* [EXERCISE] Beginning at the line that includes "D4: diode US1M", print each remaining line of the data word for word. Output nothing else.

* [PROVIDED DATA]
────

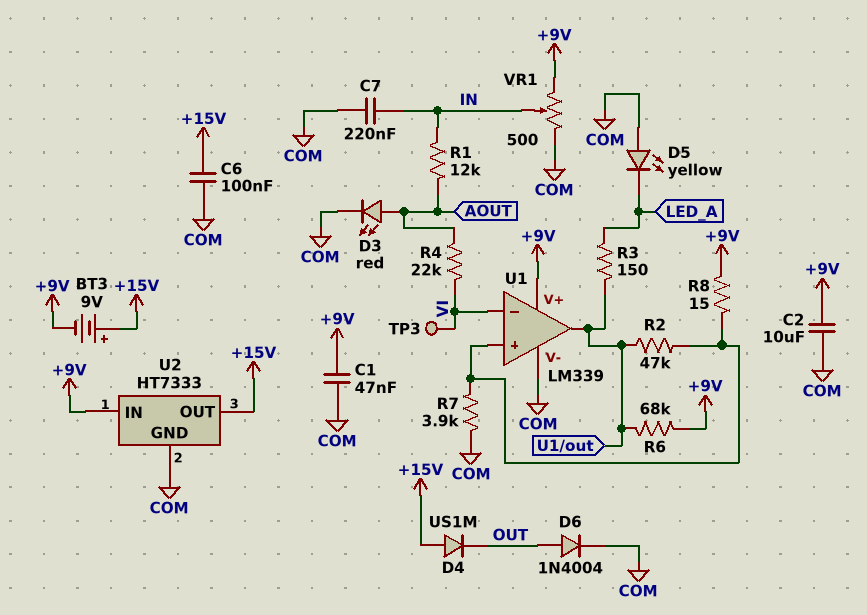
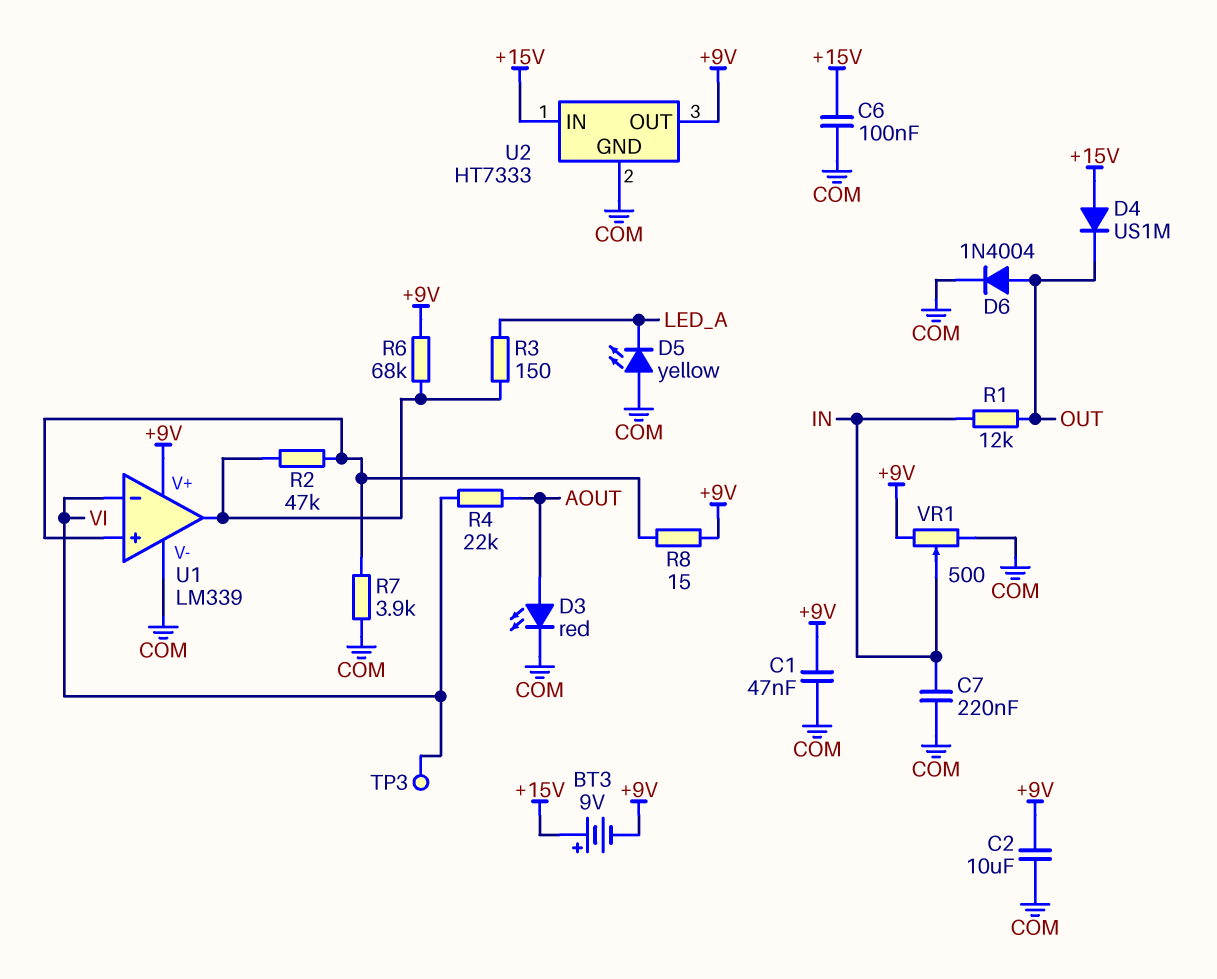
R1: 12k (AOUT, IN) -> 12k (IN, OUT)
U2 pin IN: +9V -> +15V
U2 pin OUT: +15V -> +9V

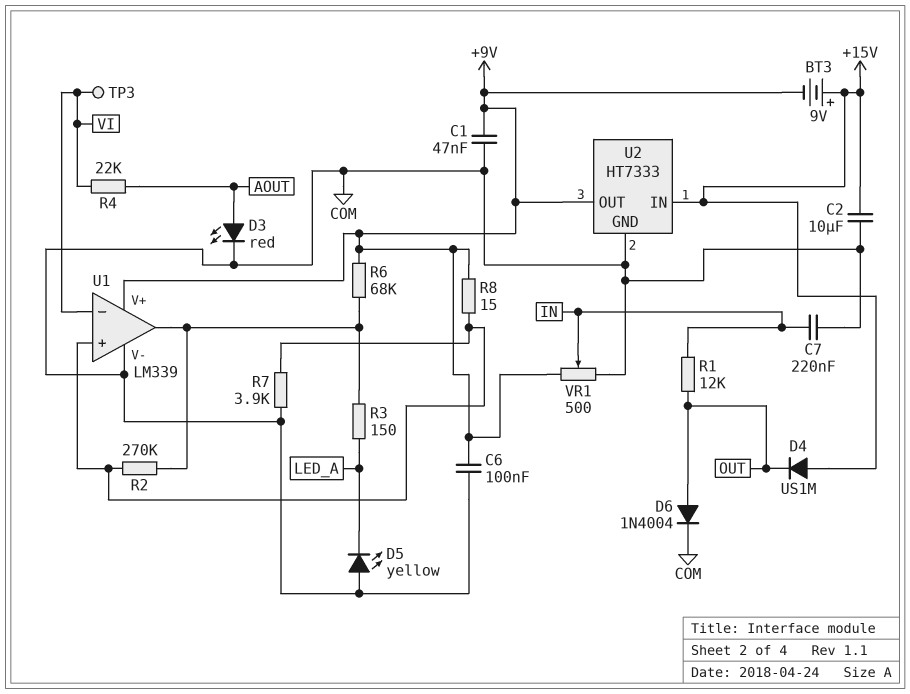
C2: 10uF (+9V, COM) -> 10uF (+15V, COM)
C6: 100nF (+15V, COM) -> 100nF (+9V, COM)
R2: 47k (U1/in+, U1/out) -> 270k (U1/in+, U1/out)

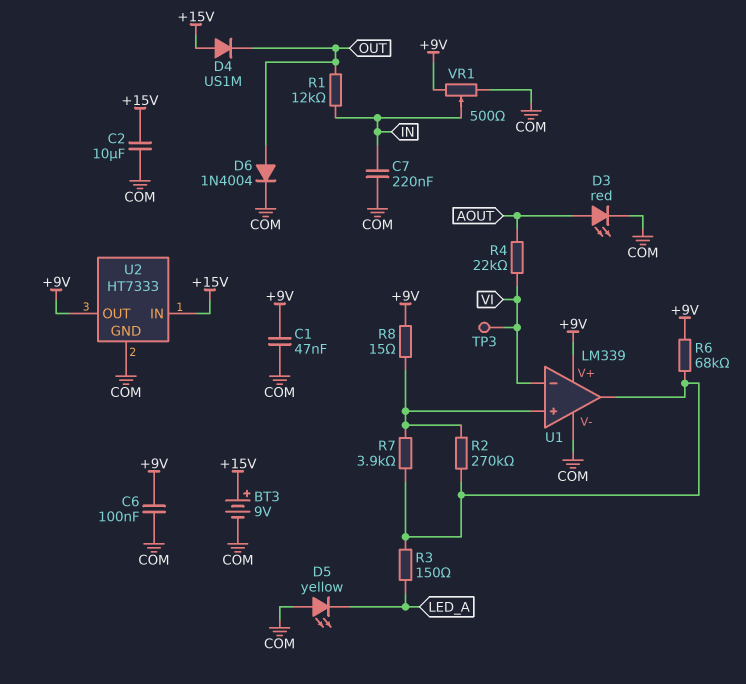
BT3: 9V (plus +15V, minus +9V) -> 9V (plus +15V, minus COM)
R7: 3.9k (COM, U1/in+) -> 3.9k (U1/in+, U1/out)

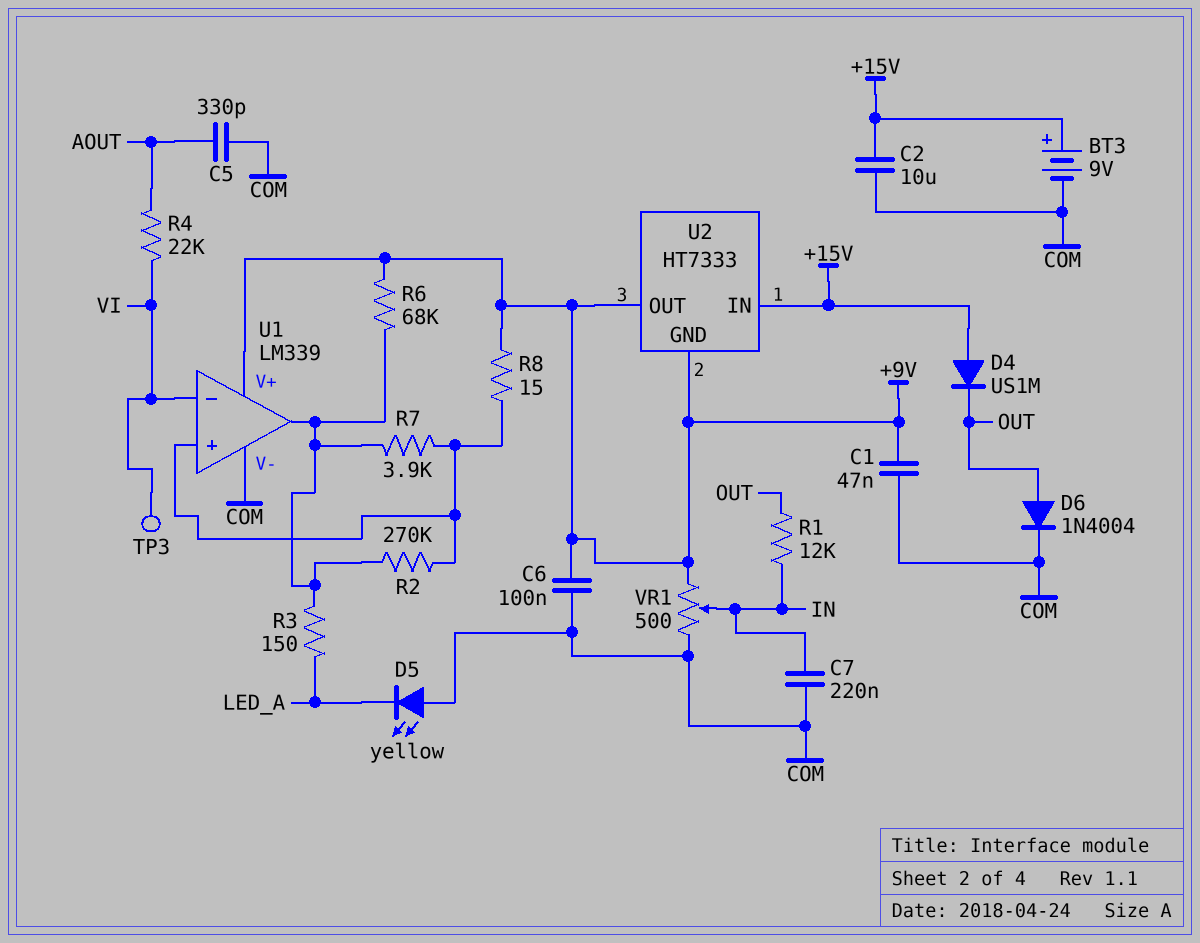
C5: none -> 330pF (AOUT, COM)
D3: LED red (A AOUT, K COM) -> none
U2 pin GND: COM -> +9V

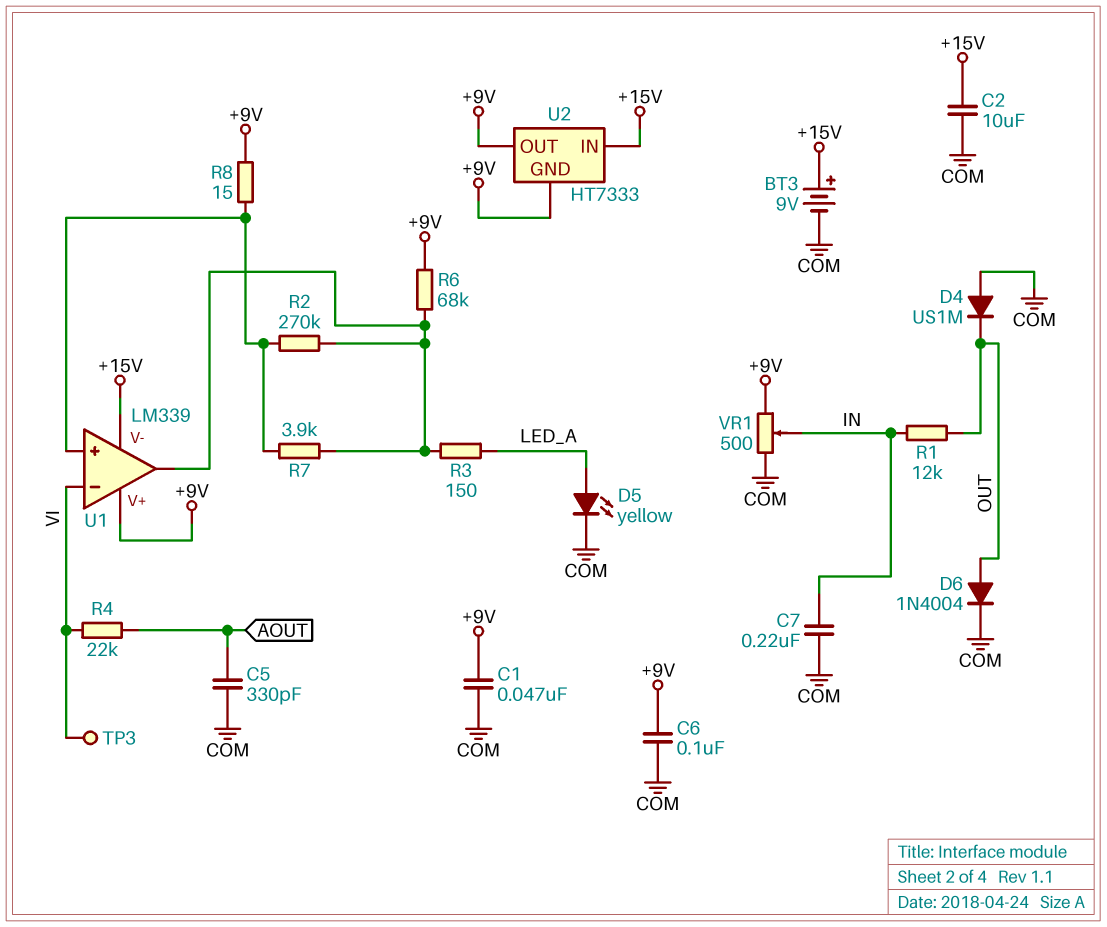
D4: diode US1M (A +15V, K OUT) -> diode US1M (A COM, K OUT)
D5: LED yellow (A COM, K LED_A) -> LED yellow (A LED_A, K COM)
U1 pin V-: COM -> +15V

────

* [SOLUTION FOR THIS TASK]
D4: diode US1M (A +15V, K OUT) -> diode US1M (A COM, K OUT)
D5: LED yellow (A COM, K LED_A) -> LED yellow (A LED_A, K COM)
U1 pin V-: COM -> +15V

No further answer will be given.